• TASK BRIEF
Restate the listing that follows word for word, without its pictures.

• SUPPLIED MATERIAL
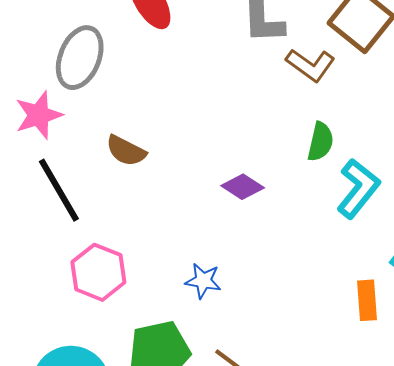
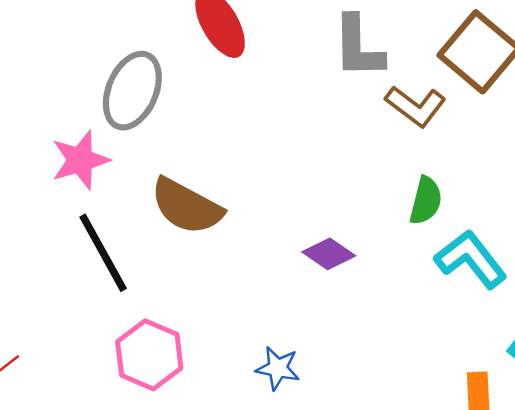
brown semicircle: (126, 151) -> (187, 206), size x1.5
cyan L-shape: (358, 188) -> (471, 259), turned -78

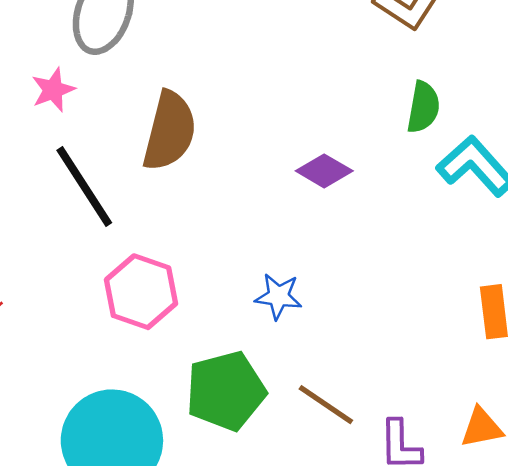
pink star: (80, 160) -> (53, 90), size x0.7
brown semicircle: (187, 206) -> (170, 131), turned -100

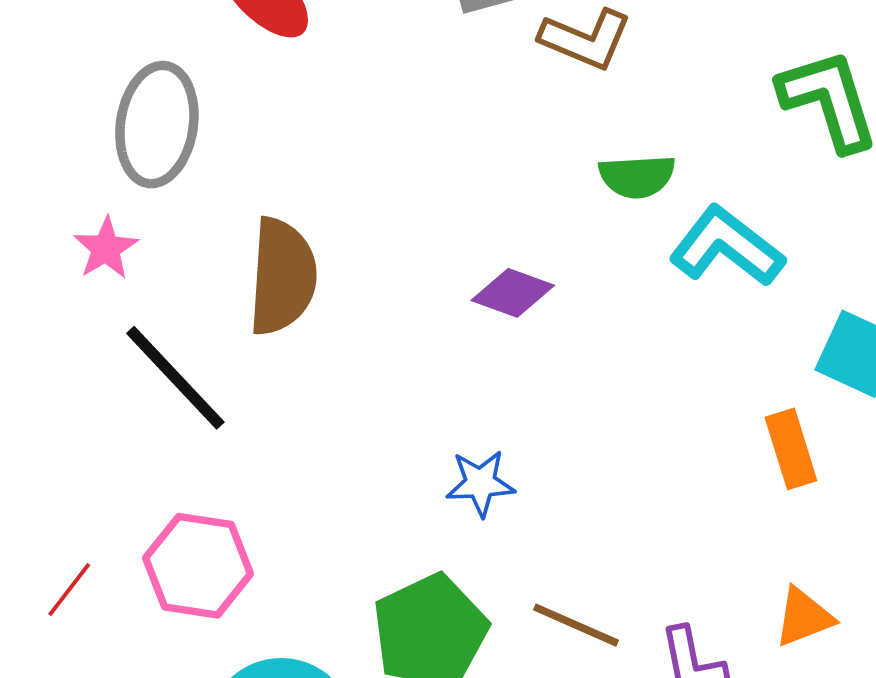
green semicircle: (423, 107) -> (637, 176), turned 87
pink hexagon: (141, 292) -> (198, 566), moved

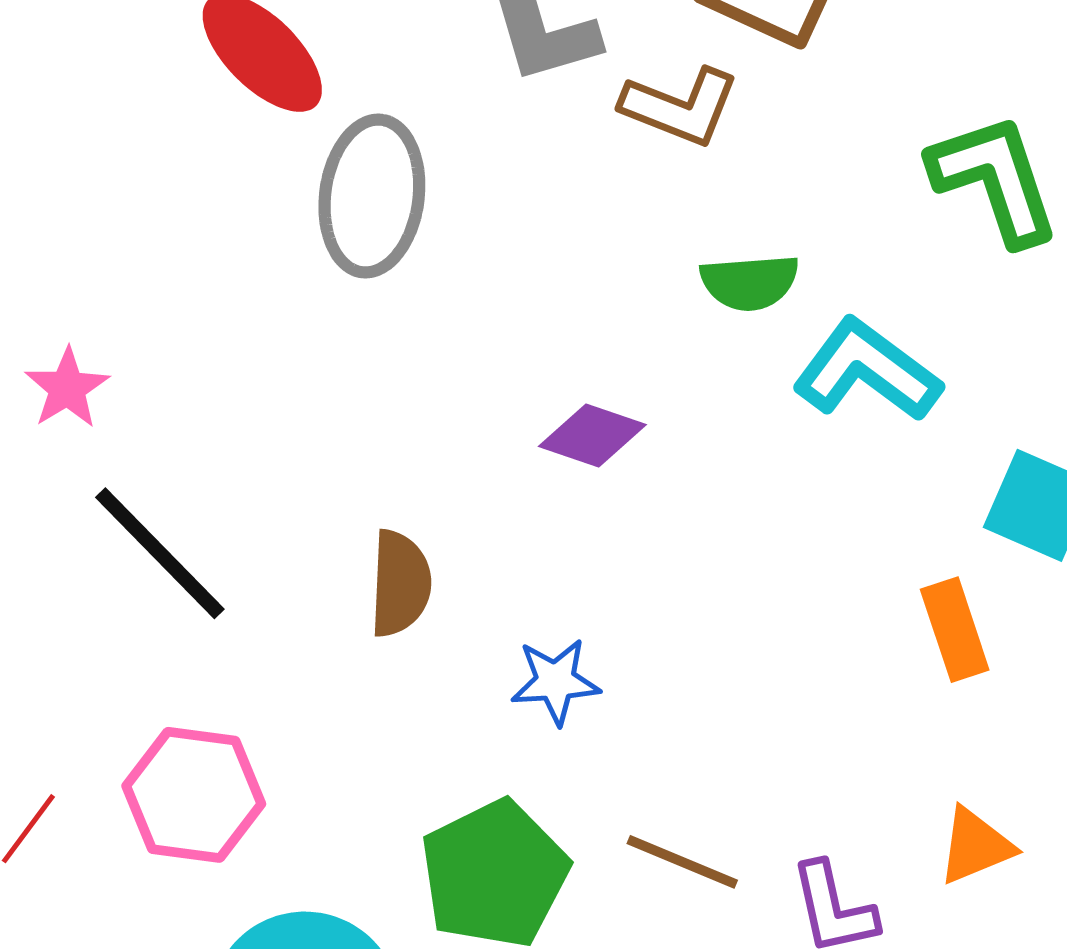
gray ellipse: (157, 125) -> (372, 196), moved
brown semicircle: (282, 276) -> (400, 584), moved, size x0.7

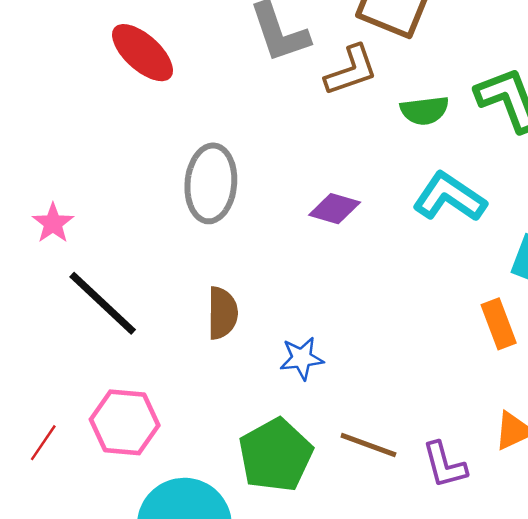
brown L-shape: (680, 107) -> (351, 70), turned -38
gray ellipse: (372, 196) -> (211, 183), moved
green semicircle: (750, 282) -> (424, 110), moved
purple diamond: (592, 436) -> (335, 209), moved

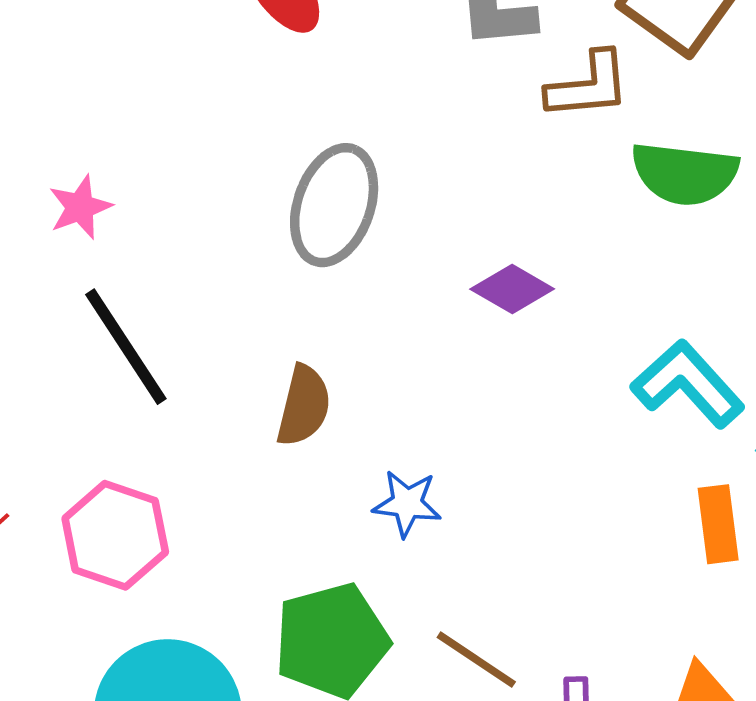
green semicircle: (424, 110) -> (685, 173), size x1.4
cyan L-shape: (449, 197) -> (688, 384), moved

• EXERCISE RESULT
brown semicircle: (126, 151) -> (187, 206), size x1.5
cyan L-shape: (358, 188) -> (471, 259), turned -78

pink star: (80, 160) -> (53, 90), size x0.7
brown semicircle: (187, 206) -> (170, 131), turned -100

green semicircle: (423, 107) -> (637, 176), turned 87
pink hexagon: (141, 292) -> (198, 566), moved

gray ellipse: (157, 125) -> (372, 196), moved
brown semicircle: (282, 276) -> (400, 584), moved, size x0.7

brown L-shape: (680, 107) -> (351, 70), turned -38
gray ellipse: (372, 196) -> (211, 183), moved
green semicircle: (750, 282) -> (424, 110), moved
purple diamond: (592, 436) -> (335, 209), moved

green semicircle: (424, 110) -> (685, 173), size x1.4
cyan L-shape: (449, 197) -> (688, 384), moved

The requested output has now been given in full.